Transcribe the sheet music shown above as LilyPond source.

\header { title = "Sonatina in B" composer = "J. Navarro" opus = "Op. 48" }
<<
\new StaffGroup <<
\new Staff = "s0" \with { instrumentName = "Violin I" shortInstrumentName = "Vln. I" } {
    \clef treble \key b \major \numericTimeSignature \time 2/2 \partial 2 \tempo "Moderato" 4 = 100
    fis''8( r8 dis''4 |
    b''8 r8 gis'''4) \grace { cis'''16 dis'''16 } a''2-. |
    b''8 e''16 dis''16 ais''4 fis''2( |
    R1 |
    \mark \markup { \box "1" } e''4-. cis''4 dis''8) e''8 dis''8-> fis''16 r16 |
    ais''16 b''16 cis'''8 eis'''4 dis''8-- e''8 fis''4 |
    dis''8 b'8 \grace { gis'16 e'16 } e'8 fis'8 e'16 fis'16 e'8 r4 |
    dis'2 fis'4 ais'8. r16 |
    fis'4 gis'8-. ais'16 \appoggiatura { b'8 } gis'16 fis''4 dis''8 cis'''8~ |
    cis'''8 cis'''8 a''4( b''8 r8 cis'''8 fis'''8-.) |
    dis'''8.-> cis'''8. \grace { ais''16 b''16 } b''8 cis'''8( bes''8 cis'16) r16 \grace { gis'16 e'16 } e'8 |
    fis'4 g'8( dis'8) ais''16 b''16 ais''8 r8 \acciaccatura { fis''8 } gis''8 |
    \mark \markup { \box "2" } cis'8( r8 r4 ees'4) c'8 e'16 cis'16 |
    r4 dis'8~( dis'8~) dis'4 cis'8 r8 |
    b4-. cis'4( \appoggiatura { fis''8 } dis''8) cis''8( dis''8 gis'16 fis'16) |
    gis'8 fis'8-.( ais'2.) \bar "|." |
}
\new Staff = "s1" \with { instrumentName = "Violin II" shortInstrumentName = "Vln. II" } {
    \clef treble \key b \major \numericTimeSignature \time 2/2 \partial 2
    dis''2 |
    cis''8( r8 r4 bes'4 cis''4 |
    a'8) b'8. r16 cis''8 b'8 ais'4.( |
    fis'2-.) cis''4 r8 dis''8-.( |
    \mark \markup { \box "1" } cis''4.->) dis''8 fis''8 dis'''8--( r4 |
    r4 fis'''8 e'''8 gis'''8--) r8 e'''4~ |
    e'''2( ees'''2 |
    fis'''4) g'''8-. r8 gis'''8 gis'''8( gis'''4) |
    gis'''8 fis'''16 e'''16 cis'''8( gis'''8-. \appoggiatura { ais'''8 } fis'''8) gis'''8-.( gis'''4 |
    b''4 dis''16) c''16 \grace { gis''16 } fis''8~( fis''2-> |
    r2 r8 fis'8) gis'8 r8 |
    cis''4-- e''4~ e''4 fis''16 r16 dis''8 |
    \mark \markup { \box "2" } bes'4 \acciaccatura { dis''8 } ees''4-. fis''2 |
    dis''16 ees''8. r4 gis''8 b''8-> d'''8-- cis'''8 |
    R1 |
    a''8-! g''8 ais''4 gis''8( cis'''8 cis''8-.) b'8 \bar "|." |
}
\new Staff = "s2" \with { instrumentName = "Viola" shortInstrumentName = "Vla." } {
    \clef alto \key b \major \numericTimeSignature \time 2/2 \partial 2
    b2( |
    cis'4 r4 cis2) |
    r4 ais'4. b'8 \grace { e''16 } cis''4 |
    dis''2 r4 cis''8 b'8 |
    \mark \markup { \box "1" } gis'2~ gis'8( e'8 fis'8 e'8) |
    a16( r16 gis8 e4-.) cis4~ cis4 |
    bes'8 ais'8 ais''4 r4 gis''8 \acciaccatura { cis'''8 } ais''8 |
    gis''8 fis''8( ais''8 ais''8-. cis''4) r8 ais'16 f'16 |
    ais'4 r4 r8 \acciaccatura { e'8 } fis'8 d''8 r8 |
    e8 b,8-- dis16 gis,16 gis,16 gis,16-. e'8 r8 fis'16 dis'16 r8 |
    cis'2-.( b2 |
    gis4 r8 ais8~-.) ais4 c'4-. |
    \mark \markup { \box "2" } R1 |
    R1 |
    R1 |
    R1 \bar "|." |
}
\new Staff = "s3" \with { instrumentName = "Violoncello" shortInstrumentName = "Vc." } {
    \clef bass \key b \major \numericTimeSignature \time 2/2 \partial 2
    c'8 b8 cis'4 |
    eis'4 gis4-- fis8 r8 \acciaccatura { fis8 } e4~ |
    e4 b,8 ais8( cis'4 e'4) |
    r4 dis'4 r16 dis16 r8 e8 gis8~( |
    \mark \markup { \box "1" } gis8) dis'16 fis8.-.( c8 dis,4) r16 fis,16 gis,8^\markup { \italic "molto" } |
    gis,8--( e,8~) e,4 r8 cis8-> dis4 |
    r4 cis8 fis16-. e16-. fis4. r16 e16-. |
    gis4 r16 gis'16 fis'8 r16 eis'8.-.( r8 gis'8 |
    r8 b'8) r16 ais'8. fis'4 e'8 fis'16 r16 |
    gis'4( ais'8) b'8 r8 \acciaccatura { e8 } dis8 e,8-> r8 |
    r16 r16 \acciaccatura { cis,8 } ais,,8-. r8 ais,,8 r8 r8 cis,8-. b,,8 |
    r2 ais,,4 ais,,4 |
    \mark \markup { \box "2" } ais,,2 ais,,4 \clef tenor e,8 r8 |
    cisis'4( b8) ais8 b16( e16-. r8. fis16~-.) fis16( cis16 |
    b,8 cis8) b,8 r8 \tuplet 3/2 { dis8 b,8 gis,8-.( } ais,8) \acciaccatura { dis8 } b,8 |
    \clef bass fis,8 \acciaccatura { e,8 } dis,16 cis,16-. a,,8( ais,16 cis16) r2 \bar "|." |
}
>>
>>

============================================================

## PROBLEM TO WORK ON
Pull out every line above that contains the string "partial", even when it is only part of a longer word. Case counts.

## EXERCISE OUTPUT
    \clef treble \key b \major \numericTimeSignature \time 2/2 \partial 2 \tempo "Moderato" 4 = 100
    \clef treble \key b \major \numericTimeSignature \time 2/2 \partial 2
    \clef alto \key b \major \numericTimeSignature \time 2/2 \partial 2
    \clef bass \key b \major \numericTimeSignature \time 2/2 \partial 2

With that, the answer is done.